(Image sets with object changes)
----
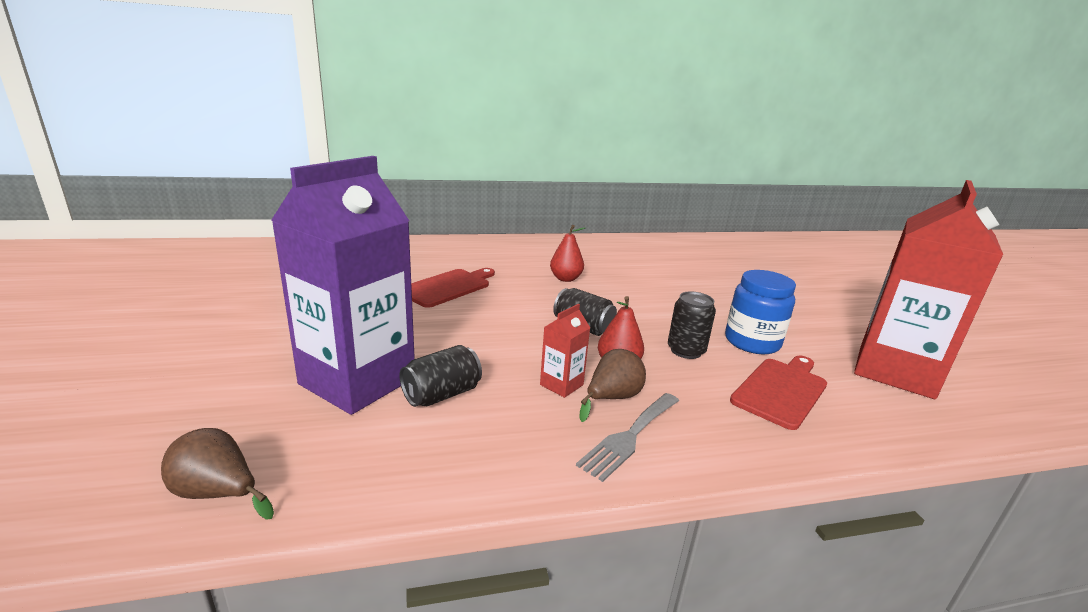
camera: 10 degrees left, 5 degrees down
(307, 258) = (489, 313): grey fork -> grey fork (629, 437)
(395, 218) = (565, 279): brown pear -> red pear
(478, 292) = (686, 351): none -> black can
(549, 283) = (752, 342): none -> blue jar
----
Exercise ::
Keep every word of the records exact as you write them out, but drop the pictures.

Completed task ::
camera: 10 degrees left, 5 degrees down
(307, 258) = (489, 313): grey fork -> grey fork (629, 437)
(395, 218) = (565, 279): brown pear -> red pear
(478, 292) = (686, 351): none -> black can
(549, 283) = (752, 342): none -> blue jar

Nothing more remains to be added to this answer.